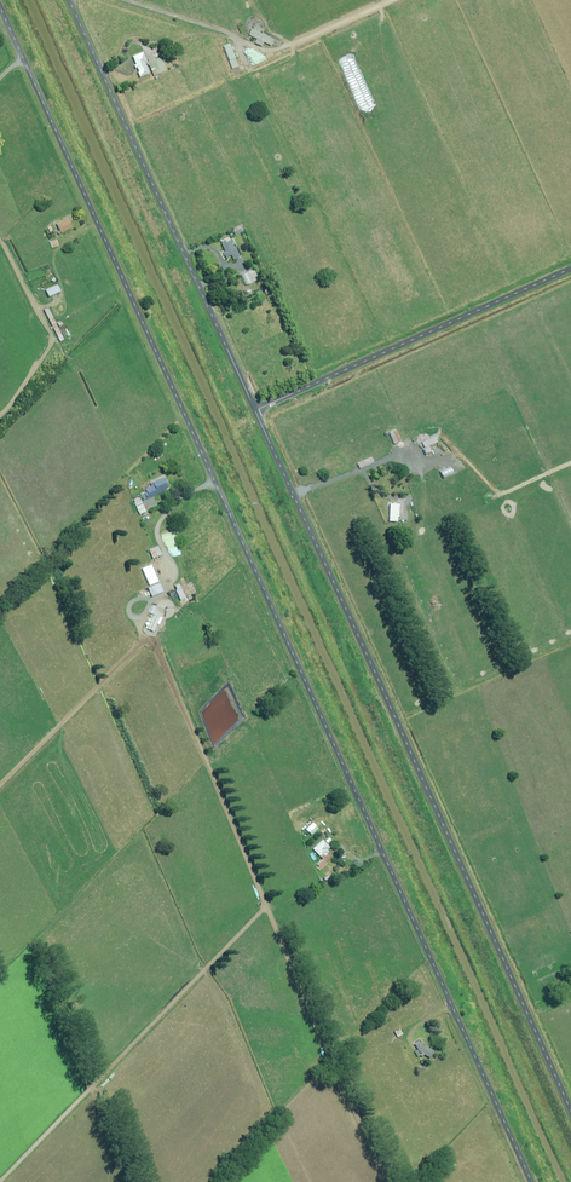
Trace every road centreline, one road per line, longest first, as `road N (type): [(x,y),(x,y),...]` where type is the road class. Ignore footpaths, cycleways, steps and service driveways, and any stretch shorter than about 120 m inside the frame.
road 1 (unclassified): [(531,1181),(0,11)]
road 2 (unclassified): [(255,411),(570,1113)]
road 3 (unclassified): [(69,0),(255,411)]
road 4 (unclassified): [(570,268),(255,411)]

◆ INSTRUCTIONS FOR THE TASK
Retype all records exactly as shown above, images excluded.

◆ FINISHED EXERCISE
Trace every road centreline, one road per line, longest first, as `road N (type): [(x,y),(x,y),...]` where type is the road class. Ignore footpaths, cycleways, steps and service driveways, and any stretch shorter than about 120 m inside the frame.
road 1 (unclassified): [(531,1181),(0,11)]
road 2 (unclassified): [(255,411),(570,1113)]
road 3 (unclassified): [(69,0),(255,411)]
road 4 (unclassified): [(570,268),(255,411)]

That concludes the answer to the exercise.